» **Work to complete**:
Set down the lines that begin at the top of the records and end with the line containing "(590, 378) = (401, 654): turquoise", and drop every picture.

» **Provided entries**:
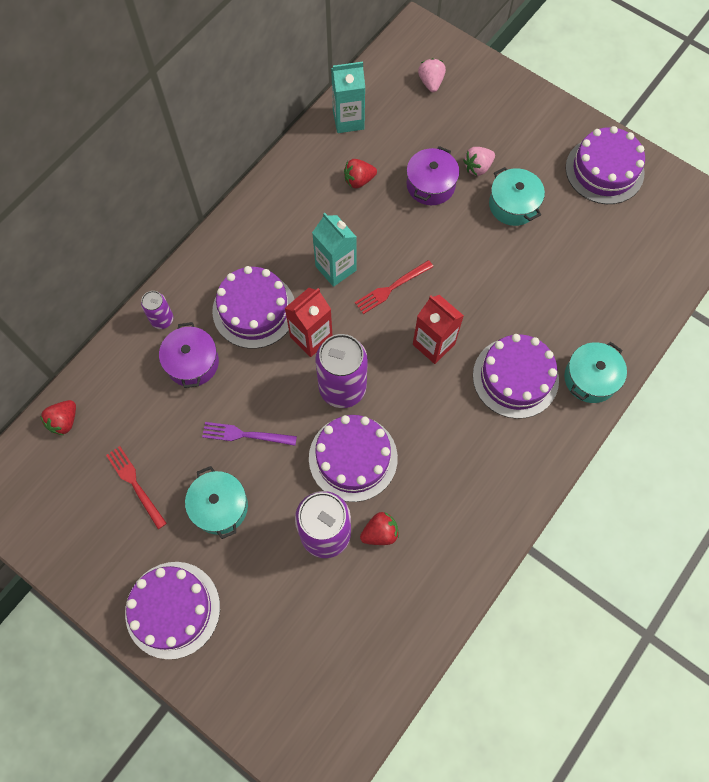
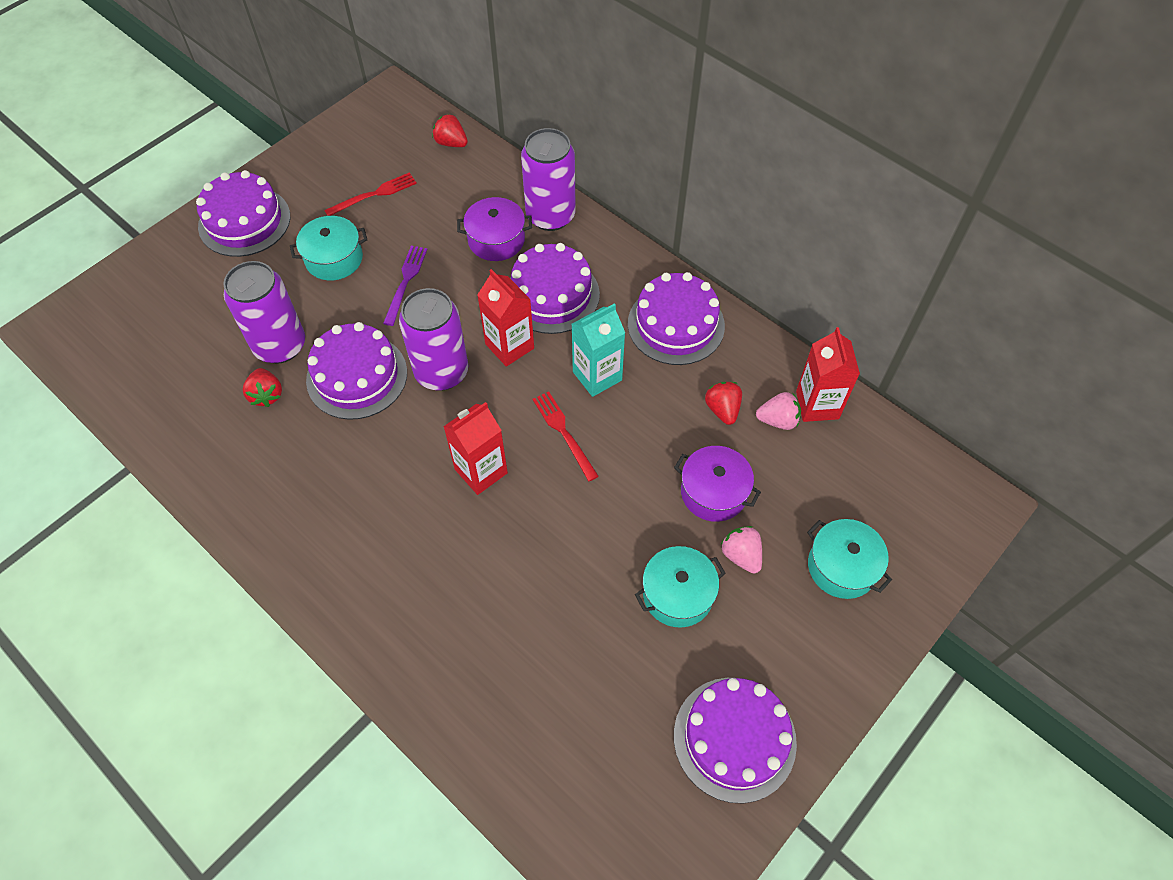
camera: 95 degrees right, 10 degrees down
(162, 319) = (550, 216): purple can -> purple can, size x1.94
(348, 120) = (817, 405): turquoise carton -> red carton
(431, 82) = (886, 511): pink strawberry -> pink strawberry (778, 420)
(515, 377) = (420, 560): purple cake -> purple cake (676, 324)
(590, 378) = (401, 654): turquoise pot -> turquoise pot (842, 567)

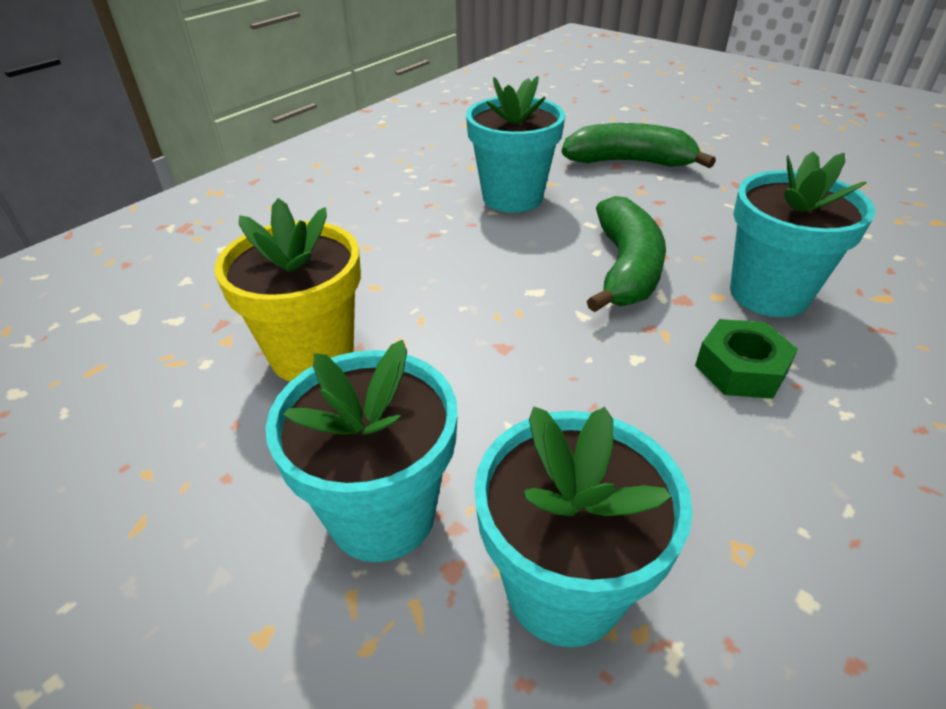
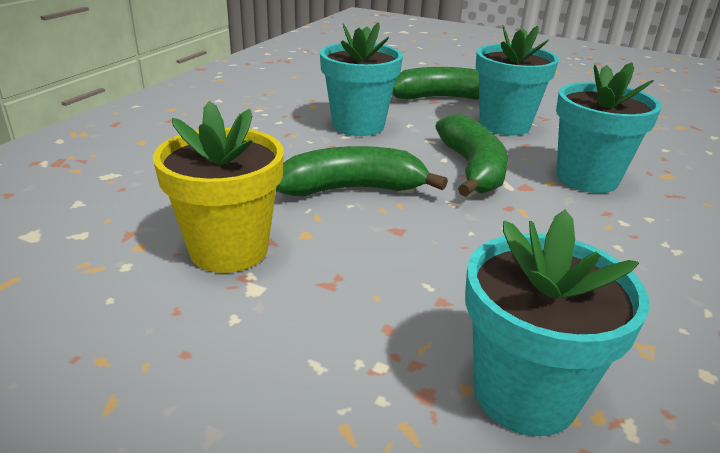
camera: 15 degrees left, 10 degrees down
(382, 514) = (346, 362): turquoise flower pot -> turquoise flower pot (504, 125)
(472, 286) = (352, 189): none -> green banana
(740, 369) = (589, 228): green nut -> none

» **Response to this exercise**:
camera: 95 degrees right, 10 degrees down
(162, 319) = (550, 216): purple can -> purple can, size x1.94
(348, 120) = (817, 405): turquoise carton -> red carton
(431, 82) = (886, 511): pink strawberry -> pink strawberry (778, 420)
(515, 377) = (420, 560): purple cake -> purple cake (676, 324)
(590, 378) = (401, 654): turquoise pot -> turquoise pot (842, 567)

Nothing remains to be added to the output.